**WHAT NEEDS TO BE DONE**
Set down every line from the one containing "R7: none -> 4.7k (N009, N013)" through the last line of the records below, exactly as written, and leave out the pictures.

**GIVEN INFORMATION**
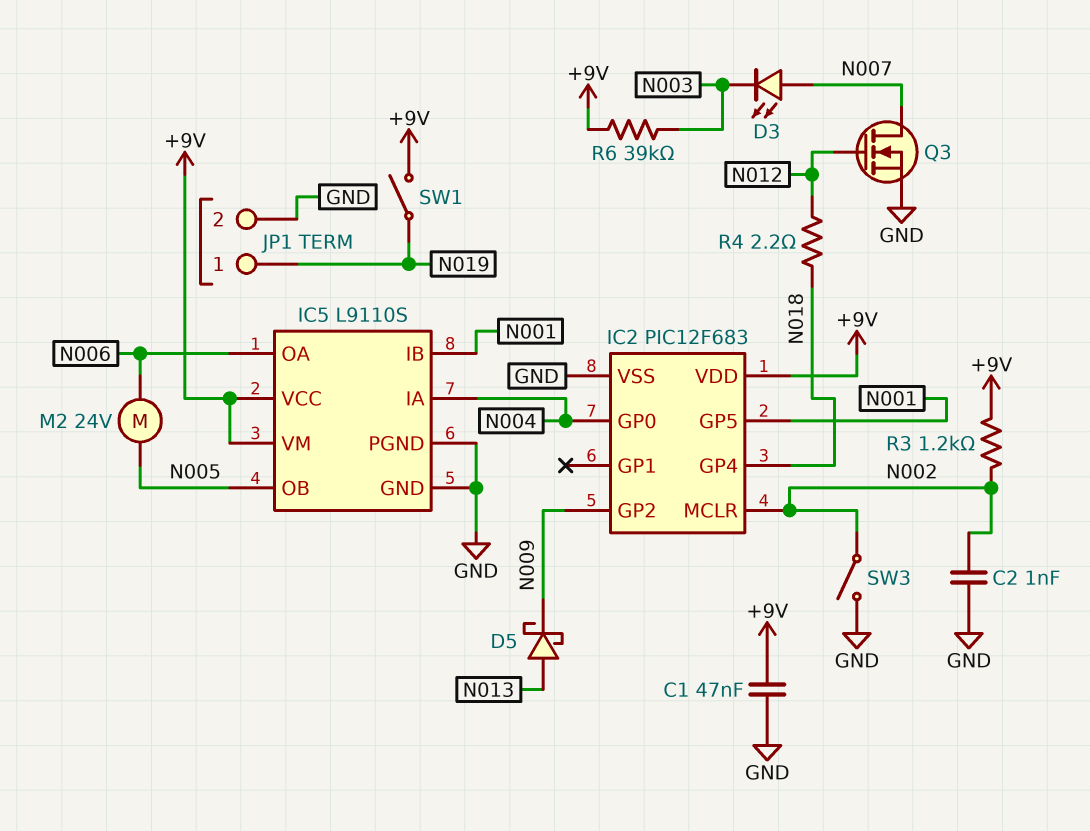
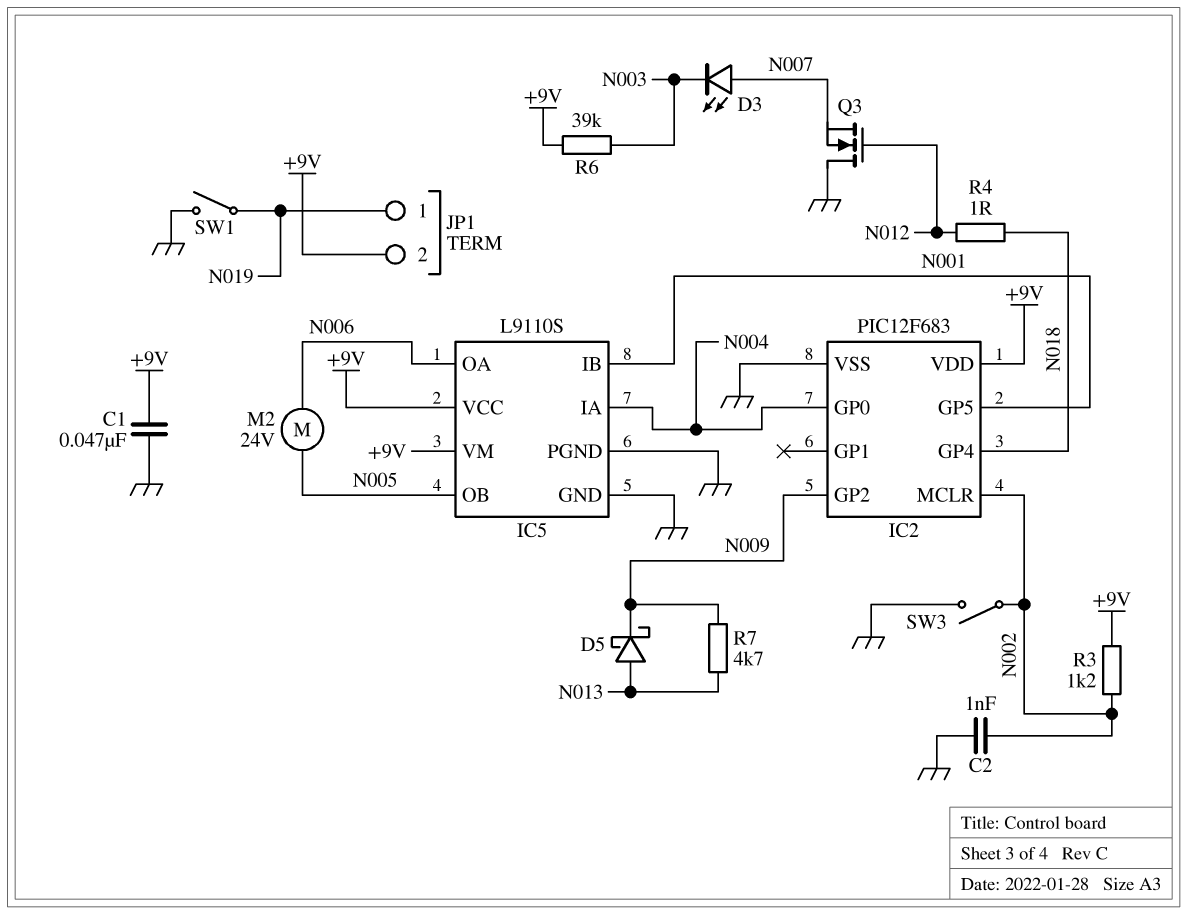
JP1 pin 2: GND -> +9V
Q3: NMOS (G N012, D N007, S GND) -> NMOS (G N012, D GND, S N007)
R4: 2.2 (N012, N018) -> 1 (N012, N018)
R7: none -> 4.7k (N009, N013)
SW1: switch (+9V, N019) -> switch (GND, N019)

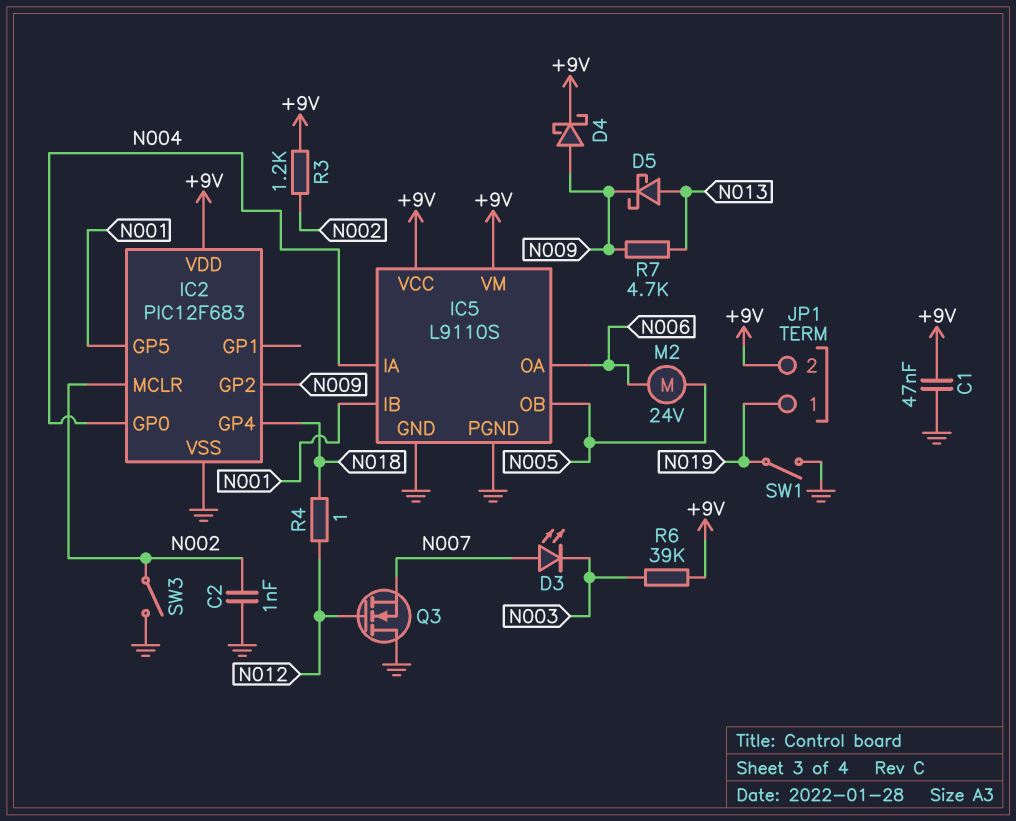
D4: none -> schottky (A N009, K +9V)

**YOUR RESPONSE**
R7: none -> 4.7k (N009, N013)
SW1: switch (+9V, N019) -> switch (GND, N019)

D4: none -> schottky (A N009, K +9V)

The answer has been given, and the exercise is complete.